** GIVEN MATERIAL **
☆ ☆ ☆ ☆ ☆ ☆ ☆
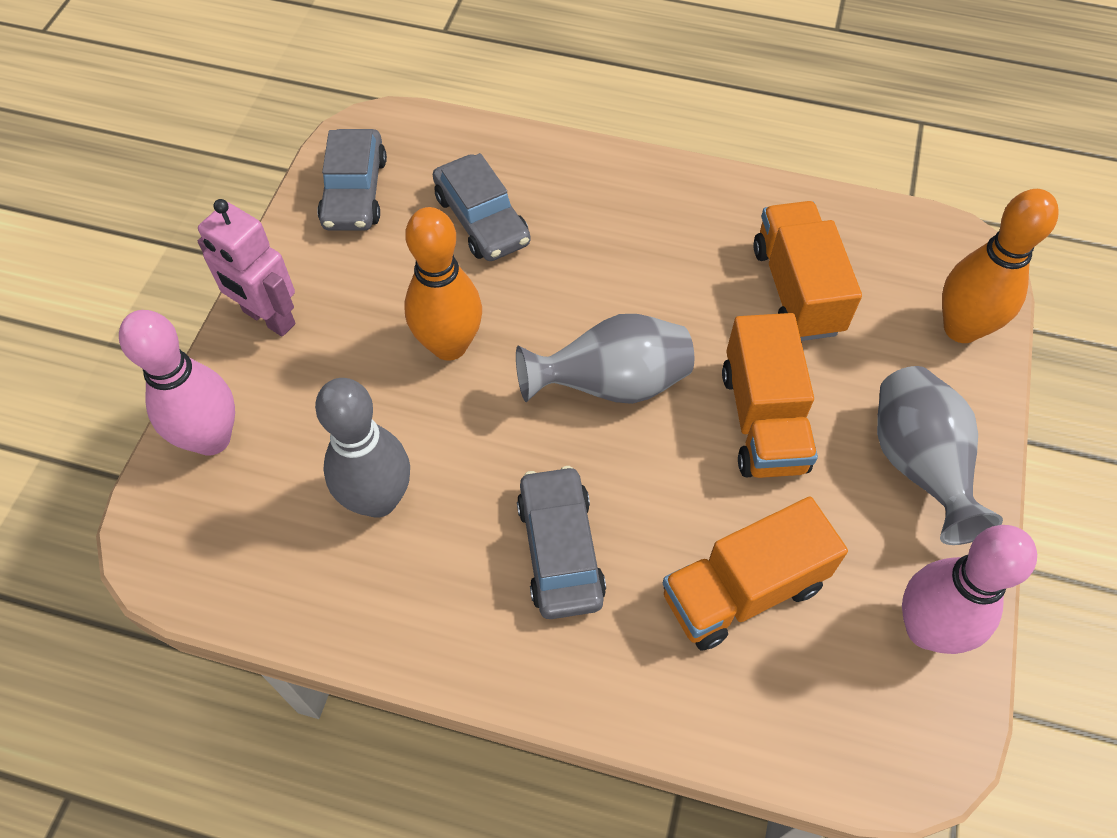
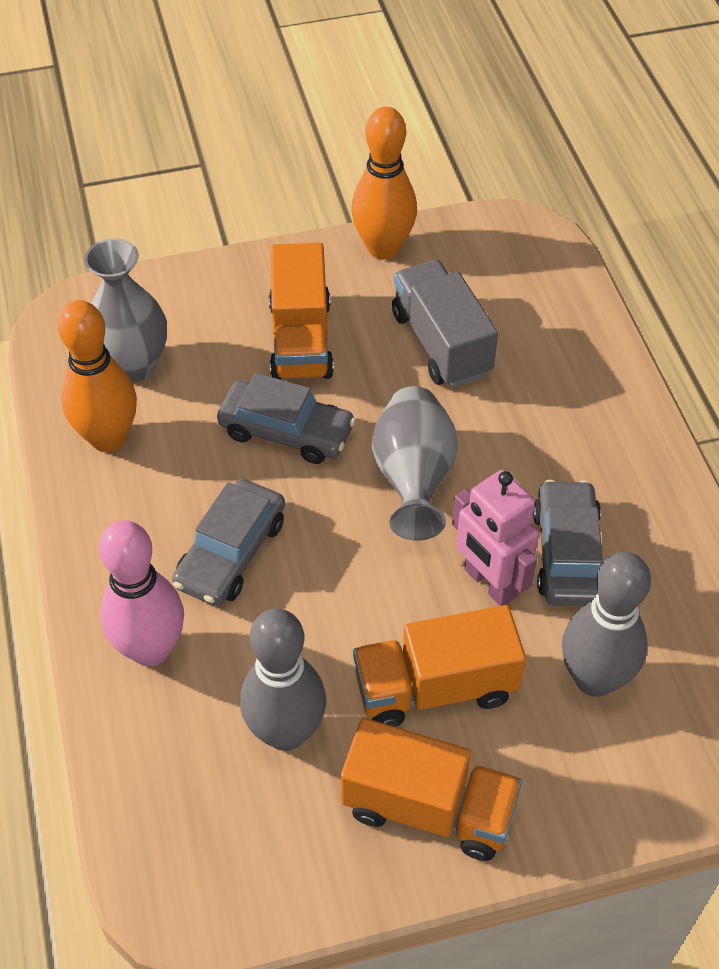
grey bowling pin: 1 -> 2
grey truck: 0 -> 1
pink bowling pin: 2 -> 1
☆ ☆ ☆ ☆ ☆ ☆ ☆
** WORK REQUEST **
Each line of the material that holds the string "bowling" counts once; give the total alone.

** RESULT OF THE EXERCISE **
2